— Task statement —
Work through the entries below and show every line in which "orange" is found.
======
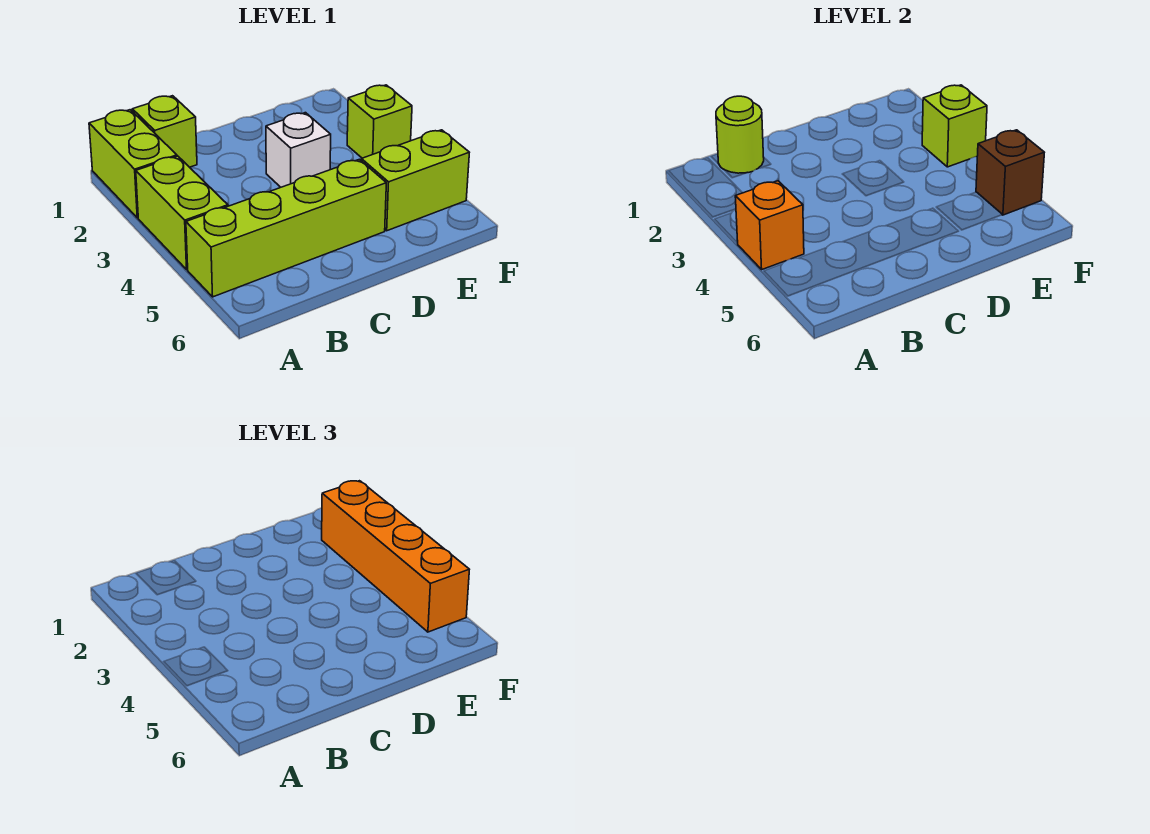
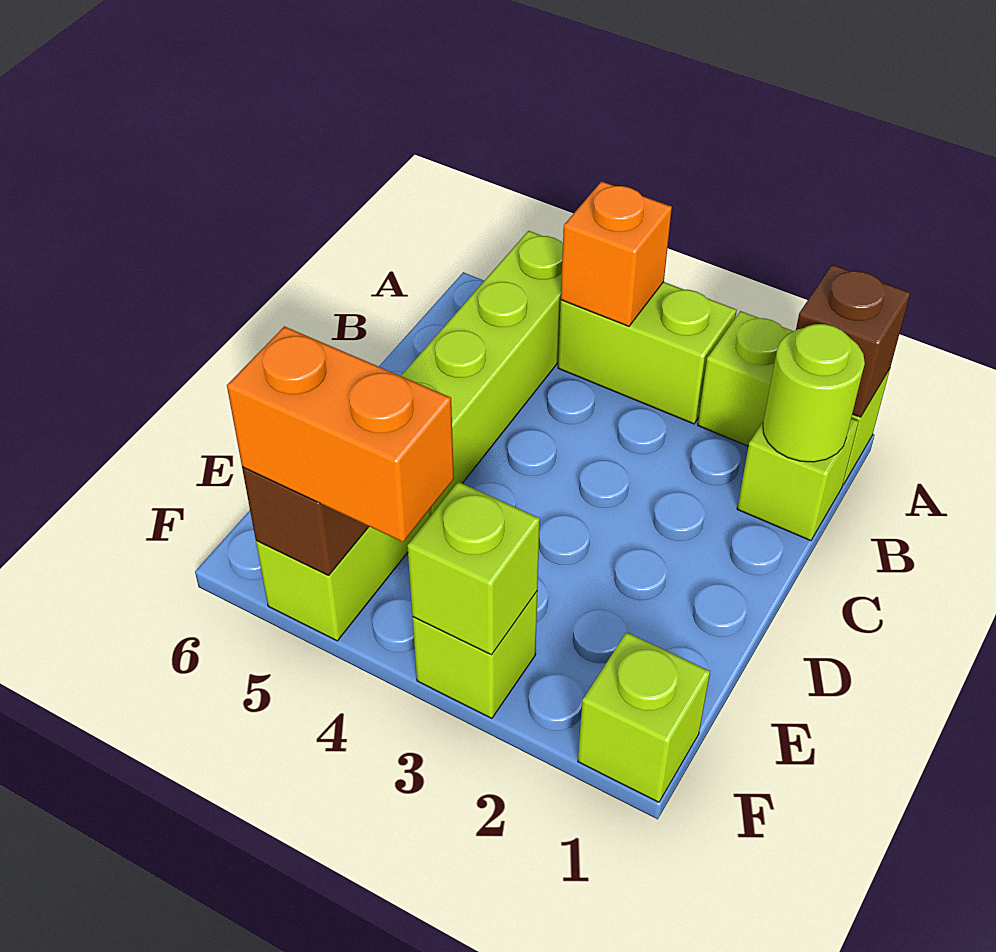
none -> brown 1x1 brick [796,265,910,417]
white 1x1 brick [266,113,331,187] -> none
none -> lime 1x1 brick [578,632,710,802]
orange 1x4 brick [322,481,469,632] -> orange 1x2 brick [227,326,454,542]

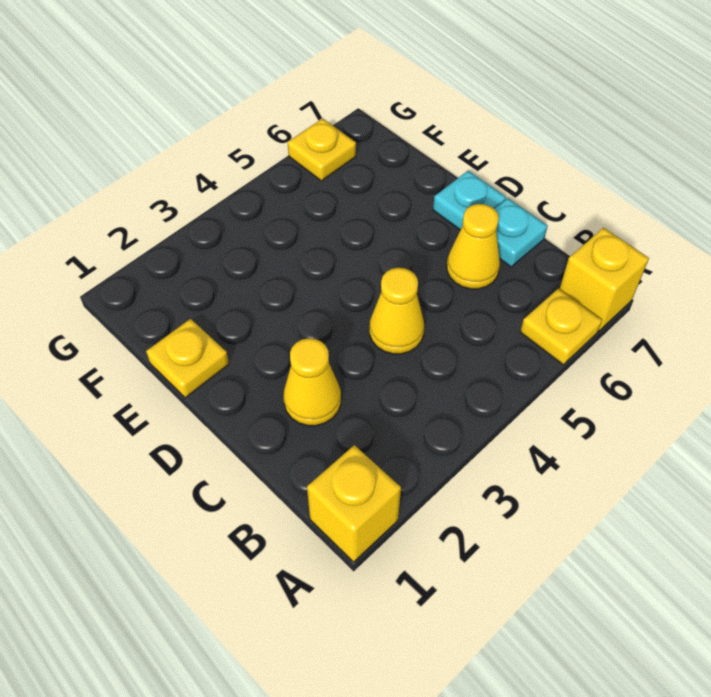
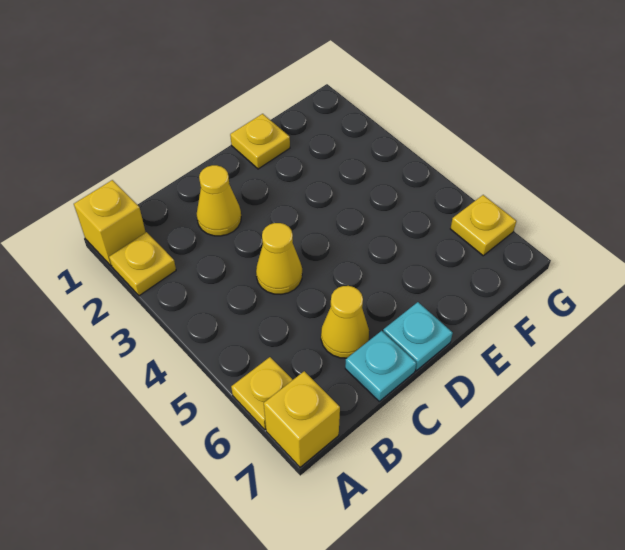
none -> yellow 1x1 plate [109,232,176,296]

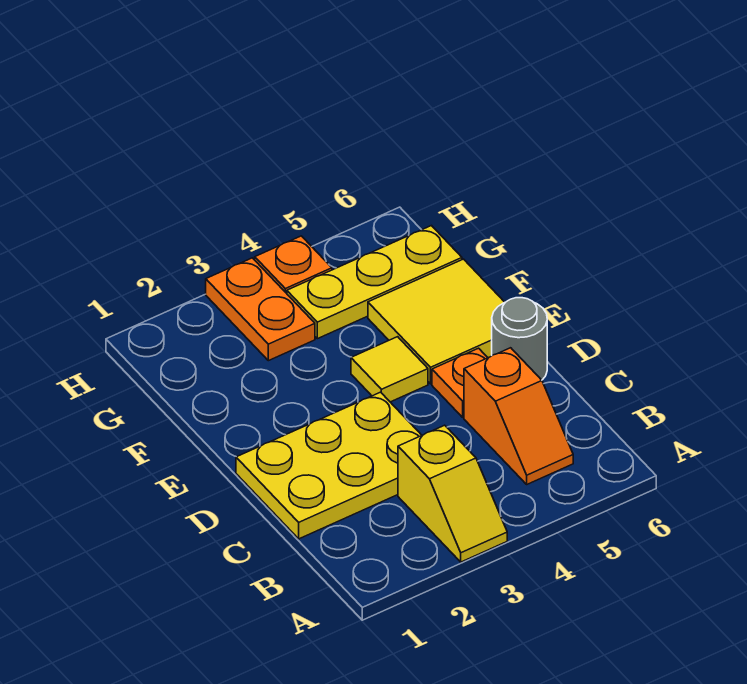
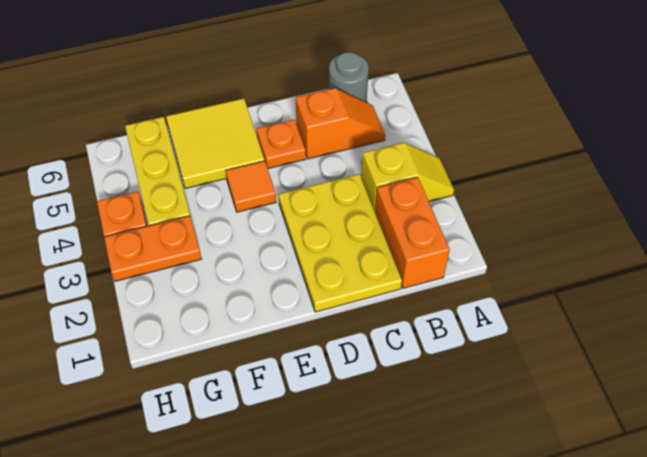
none -> orange 1x2 brick [375,177,450,288]
grey 1x1 round brick [492,298,547,380] -> grey 1x1 round brick moved to [329,52,369,102]
yellow 1x1 tile [351,337,428,402] -> orange 1x1 tile [226,161,276,212]

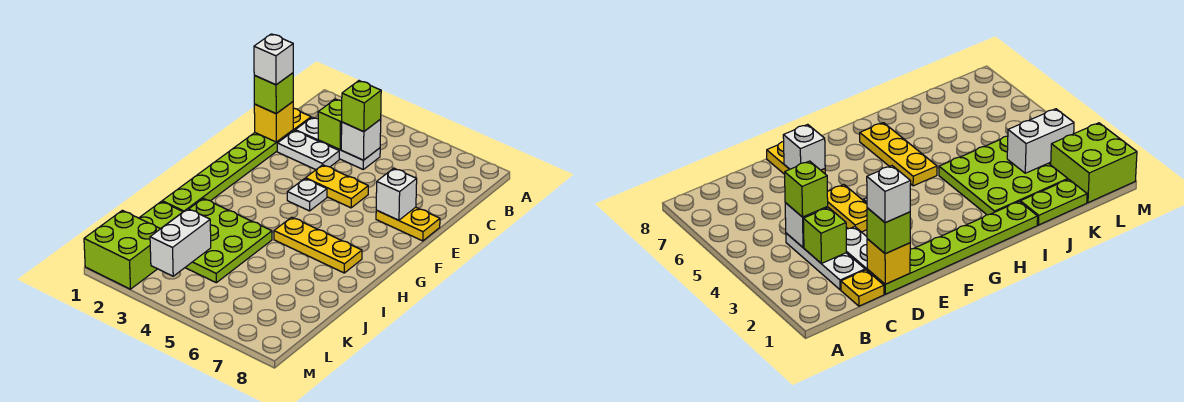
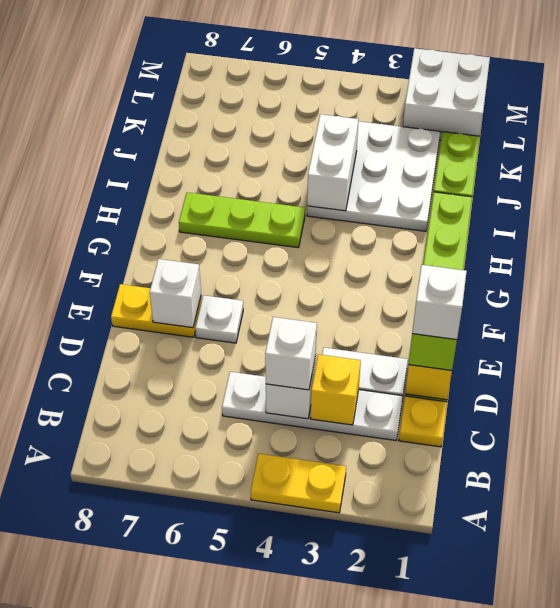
white 1x3 plate [295,117,380,169] -> white 1x4 plate [222,372,403,440]
lime 1x1 brick [318,99,342,150] -> yellow 1x1 brick [310,354,361,425]
lime 1x1 brick [342,81,381,132] -> white 1x1 brick [265,317,317,390]
yellow 1x2 plate [306,165,368,208] -> yellow 1x2 plate moved to [251,454,346,513]
white 1x1 plate [287,179,327,211] -> white 1x1 plate moved to [195,295,243,343]
yellow 1x3 plate [274,217,362,273] -> lime 1x3 plate [179,192,305,248]
lime 3x3 plate [185,198,272,283] -> white 3x3 plate [307,121,440,231]
white 1x2 brick [150,209,211,276] -> white 1x2 brick moved to [307,114,359,211]
lime 2x2 brick [84,210,160,289] -> white 2x2 brick [403,48,490,140]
======
— Answer below —
orange 1x4 brick [322,481,469,632] -> orange 1x2 brick [227,326,454,542]
none -> orange 1x2 brick [375,177,450,288]
yellow 1x1 tile [351,337,428,402] -> orange 1x1 tile [226,161,276,212]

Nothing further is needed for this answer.